Brief | Copy out all the data, word for word.

──────── Information

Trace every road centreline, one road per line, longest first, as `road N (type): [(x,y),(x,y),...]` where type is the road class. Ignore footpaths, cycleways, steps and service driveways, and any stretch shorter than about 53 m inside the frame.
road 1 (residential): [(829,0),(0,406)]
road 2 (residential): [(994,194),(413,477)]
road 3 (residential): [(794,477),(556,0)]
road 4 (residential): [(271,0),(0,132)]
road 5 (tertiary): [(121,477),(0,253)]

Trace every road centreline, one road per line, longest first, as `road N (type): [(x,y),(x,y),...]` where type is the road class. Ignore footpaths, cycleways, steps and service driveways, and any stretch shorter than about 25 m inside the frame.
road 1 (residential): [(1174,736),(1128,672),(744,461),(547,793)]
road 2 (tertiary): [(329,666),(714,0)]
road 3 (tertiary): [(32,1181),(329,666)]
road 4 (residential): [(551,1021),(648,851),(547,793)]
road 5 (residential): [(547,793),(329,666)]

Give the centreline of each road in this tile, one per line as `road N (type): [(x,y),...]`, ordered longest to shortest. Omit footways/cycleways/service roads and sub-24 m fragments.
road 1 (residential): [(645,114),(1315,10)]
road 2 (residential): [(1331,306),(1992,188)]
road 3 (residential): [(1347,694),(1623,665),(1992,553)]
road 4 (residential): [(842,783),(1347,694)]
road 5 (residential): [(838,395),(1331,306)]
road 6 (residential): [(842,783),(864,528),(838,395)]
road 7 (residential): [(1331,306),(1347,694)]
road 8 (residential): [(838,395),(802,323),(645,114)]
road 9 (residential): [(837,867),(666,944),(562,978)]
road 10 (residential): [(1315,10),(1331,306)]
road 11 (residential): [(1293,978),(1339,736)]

────────────────

Response below |
Trace every road centreline, one road per line, longest first, as `road N (type): [(x,y),(x,y),...]` where type is the road class. Ignore footpaths, cycleways, steps and service driveways, and any stretch shorter than about 53 m inside the frame.
road 1 (residential): [(829,0),(0,406)]
road 2 (residential): [(994,194),(413,477)]
road 3 (residential): [(794,477),(556,0)]
road 4 (residential): [(271,0),(0,132)]
road 5 (tertiary): [(121,477),(0,253)]

Trace every road centreline, one road per line, longest first, as `road N (type): [(x,y),(x,y),...]` where type is the road class. Ignore footpaths, cycleways, steps and service driveways, and any stretch shorter than about 25 m inside the frame.
road 1 (residential): [(1174,736),(1128,672),(744,461),(547,793)]
road 2 (tertiary): [(329,666),(714,0)]
road 3 (tertiary): [(32,1181),(329,666)]
road 4 (residential): [(551,1021),(648,851),(547,793)]
road 5 (residential): [(547,793),(329,666)]

Give the centreline of each road in this tile, one per line as `road N (type): [(x,y),...]`, ordered longest to shortest. Omit footways/cycleways/service roads and sub-24 m fragments.
road 1 (residential): [(645,114),(1315,10)]
road 2 (residential): [(1331,306),(1992,188)]
road 3 (residential): [(1347,694),(1623,665),(1992,553)]
road 4 (residential): [(842,783),(1347,694)]
road 5 (residential): [(838,395),(1331,306)]
road 6 (residential): [(842,783),(864,528),(838,395)]
road 7 (residential): [(1331,306),(1347,694)]
road 8 (residential): [(838,395),(802,323),(645,114)]
road 9 (residential): [(837,867),(666,944),(562,978)]
road 10 (residential): [(1315,10),(1331,306)]
road 11 (residential): [(1293,978),(1339,736)]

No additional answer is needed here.